(RECORDS FOR THE TASK Opens)

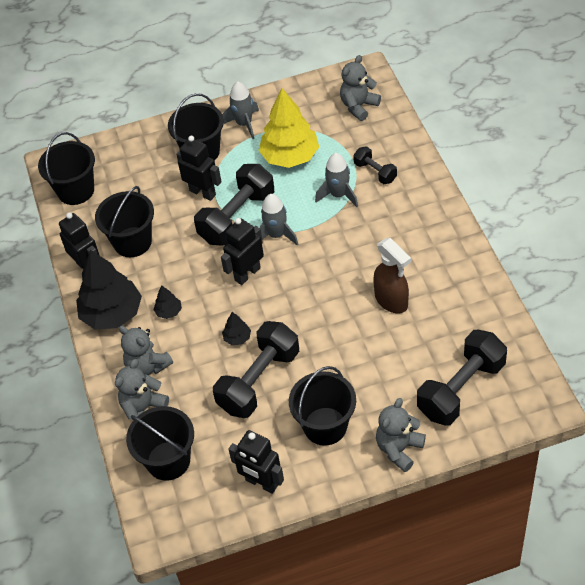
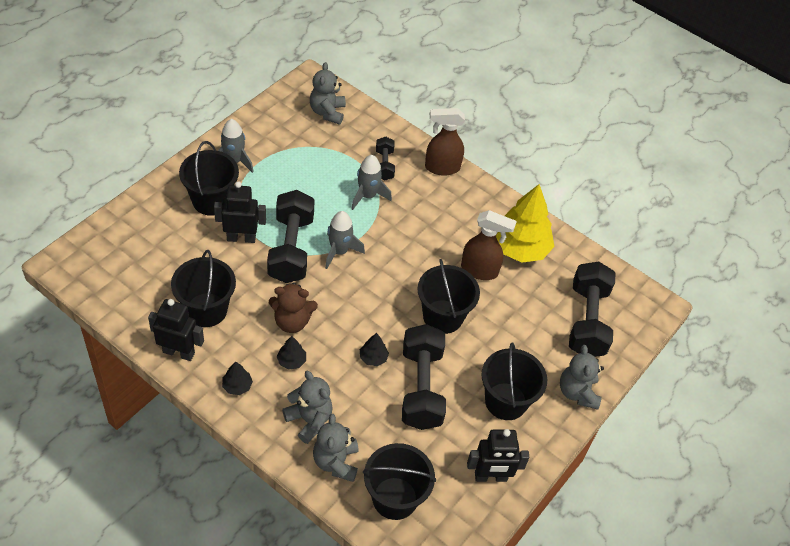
camera: 45 degrees left, 0 degrees up
(76, 191) = (108, 282): black bucket -> black bucket (443, 316)
(112, 313) = (237, 386): black tree -> black tree, size x0.43
(147, 366) = (309, 420): grey teddy bear -> grey teddy bear turned 135 degrees counterclockwise
(193, 279) = (292, 321): none -> brown teddy bear
(247, 274) = (339, 296): black robot -> none
(290, 156) = (299, 177): yellow tree -> yellow tree (520, 248)
(375, 172) = (384, 165): black dumbbell -> black dumbbell turned 75 degrees clockwise
(428, 193) = (441, 167): none -> brown spray bottle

(RECORDS FOR THE TASK Closes)

EXERCISE: Using the data above, return each line that includes the word "black".

YOUR SOLUTION:
(76, 191) = (108, 282): black bucket -> black bucket (443, 316)
(112, 313) = (237, 386): black tree -> black tree, size x0.43
(247, 274) = (339, 296): black robot -> none
(375, 172) = (384, 165): black dumbbell -> black dumbbell turned 75 degrees clockwise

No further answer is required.